Exercise brief: Using the entries below, copy exactly each line from the line with "op=gone; was=ser [żółty];" up to and including the line with "camera_right=-20 camera_up=0", with every picture left out.

Material supplied:
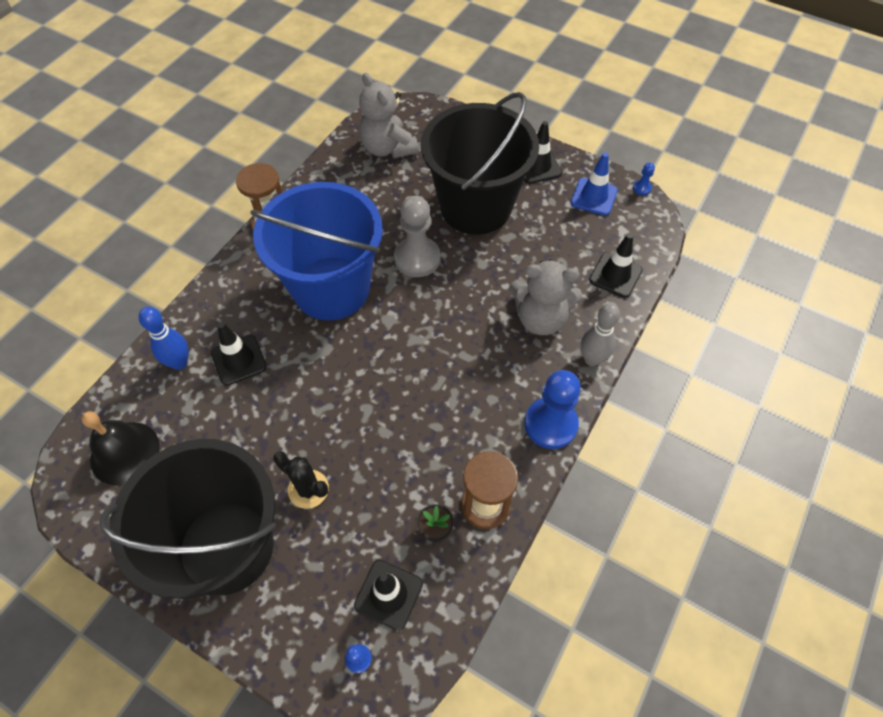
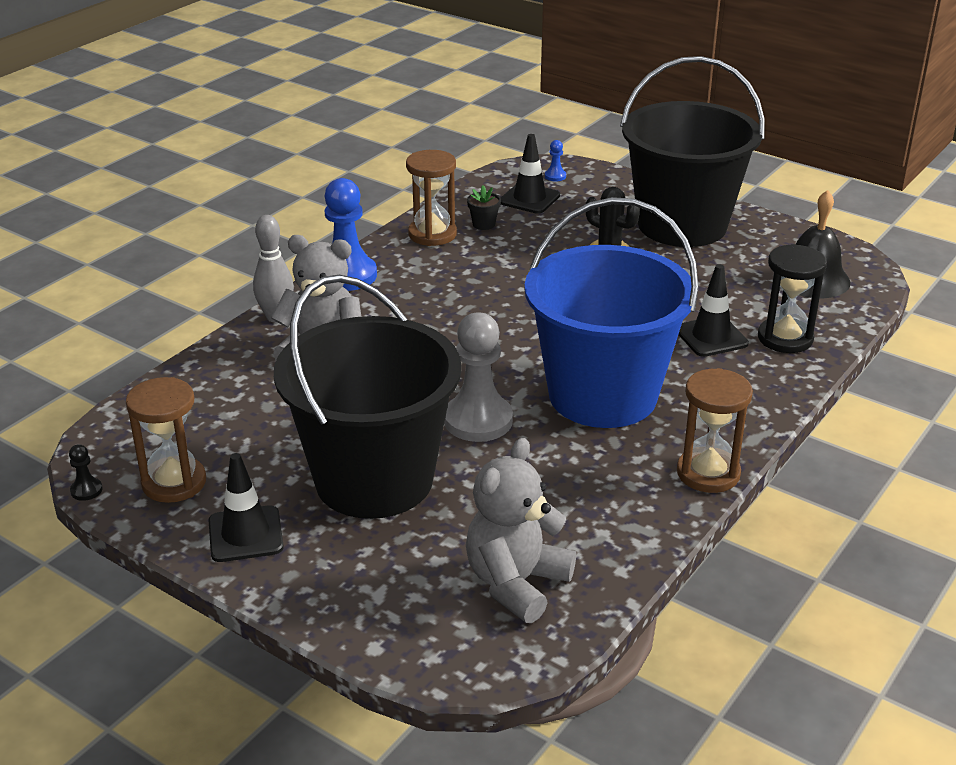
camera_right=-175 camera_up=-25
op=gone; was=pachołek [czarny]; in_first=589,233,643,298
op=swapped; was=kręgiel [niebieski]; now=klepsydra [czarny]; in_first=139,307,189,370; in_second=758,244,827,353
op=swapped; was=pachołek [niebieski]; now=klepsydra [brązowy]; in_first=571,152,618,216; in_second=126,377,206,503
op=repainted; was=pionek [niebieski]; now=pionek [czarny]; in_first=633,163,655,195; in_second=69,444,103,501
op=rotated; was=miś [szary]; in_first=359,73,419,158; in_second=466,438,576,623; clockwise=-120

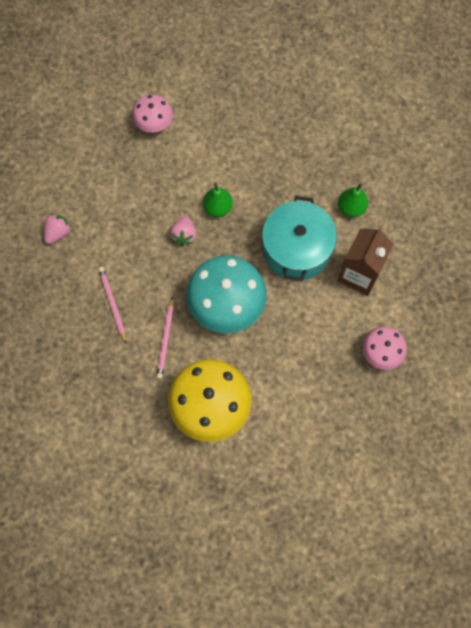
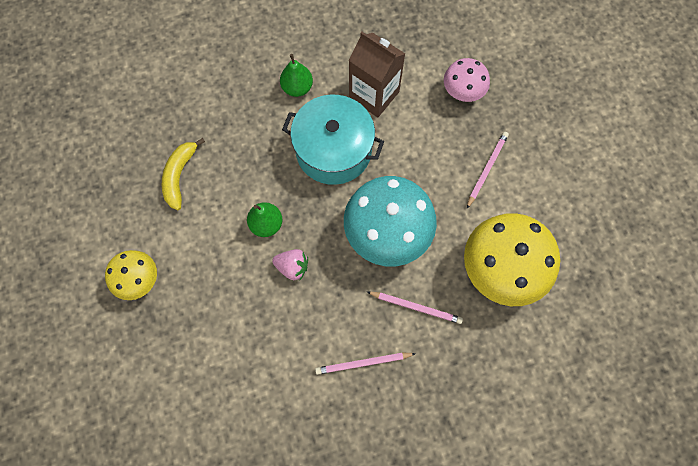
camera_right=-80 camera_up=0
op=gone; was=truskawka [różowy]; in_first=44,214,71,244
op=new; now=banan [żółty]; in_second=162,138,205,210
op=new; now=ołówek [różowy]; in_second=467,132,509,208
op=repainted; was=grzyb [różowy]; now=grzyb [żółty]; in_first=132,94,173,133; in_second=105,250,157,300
...
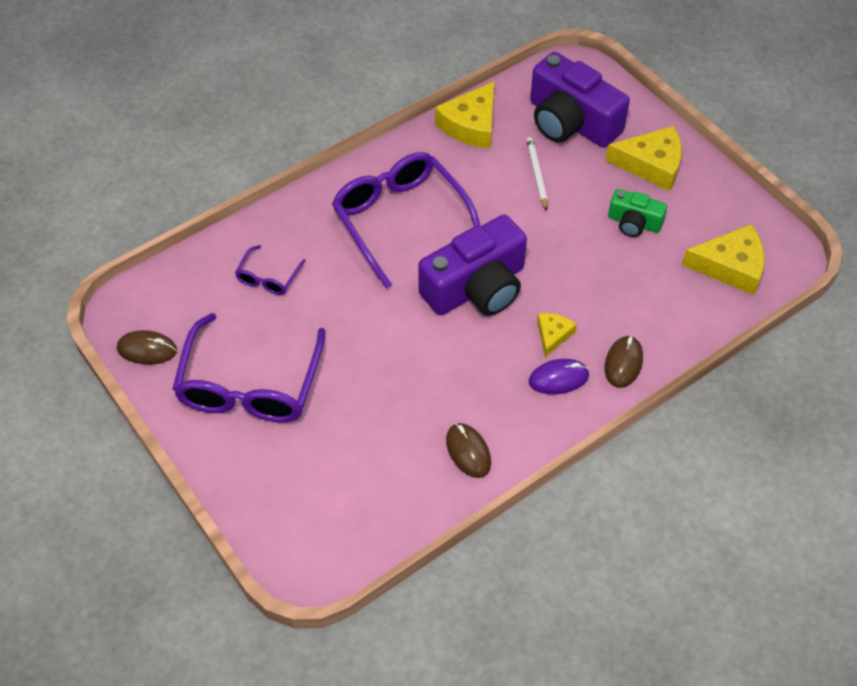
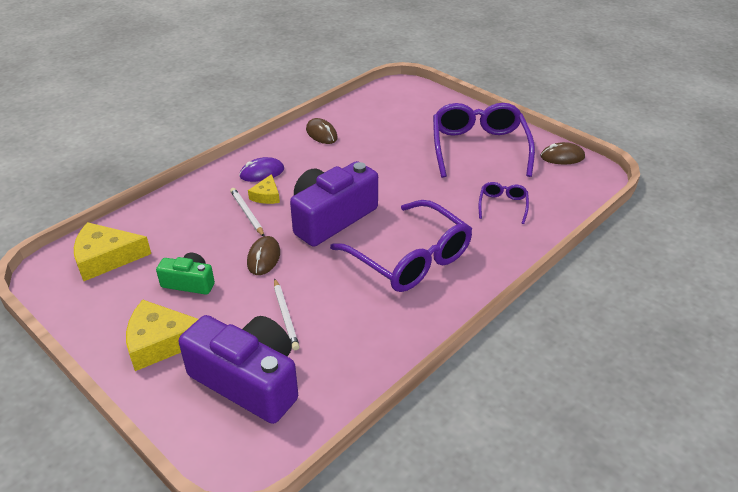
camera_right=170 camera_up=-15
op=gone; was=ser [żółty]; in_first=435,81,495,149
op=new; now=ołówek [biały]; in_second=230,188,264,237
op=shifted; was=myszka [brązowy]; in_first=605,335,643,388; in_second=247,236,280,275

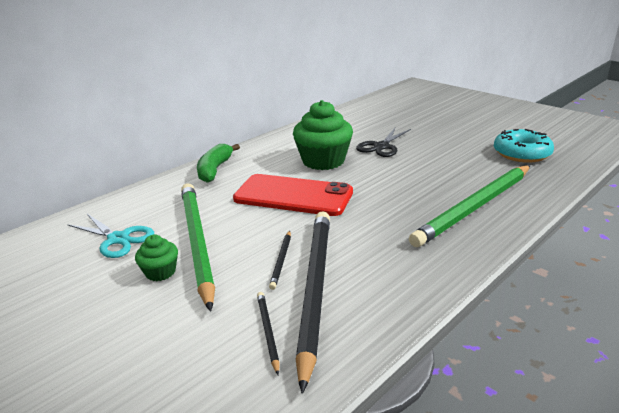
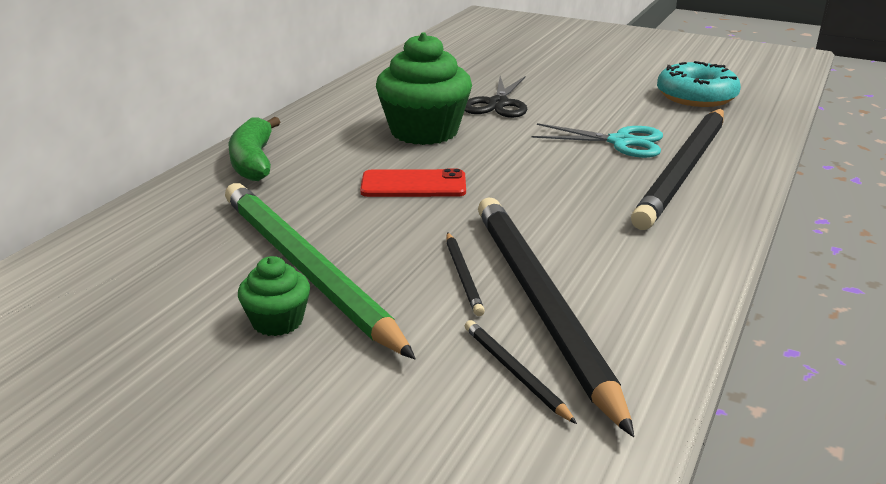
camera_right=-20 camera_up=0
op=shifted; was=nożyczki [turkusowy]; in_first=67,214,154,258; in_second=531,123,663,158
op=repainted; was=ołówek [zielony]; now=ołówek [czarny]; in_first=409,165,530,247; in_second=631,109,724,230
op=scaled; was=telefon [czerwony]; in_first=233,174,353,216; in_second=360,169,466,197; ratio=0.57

Solution to the exercise:
op=gone; was=ser [żółty]; in_first=435,81,495,149
op=new; now=ołówek [biały]; in_second=230,188,264,237
op=shifted; was=myszka [brązowy]; in_first=605,335,643,388; in_second=247,236,280,275

camera_right=-20 camera_up=0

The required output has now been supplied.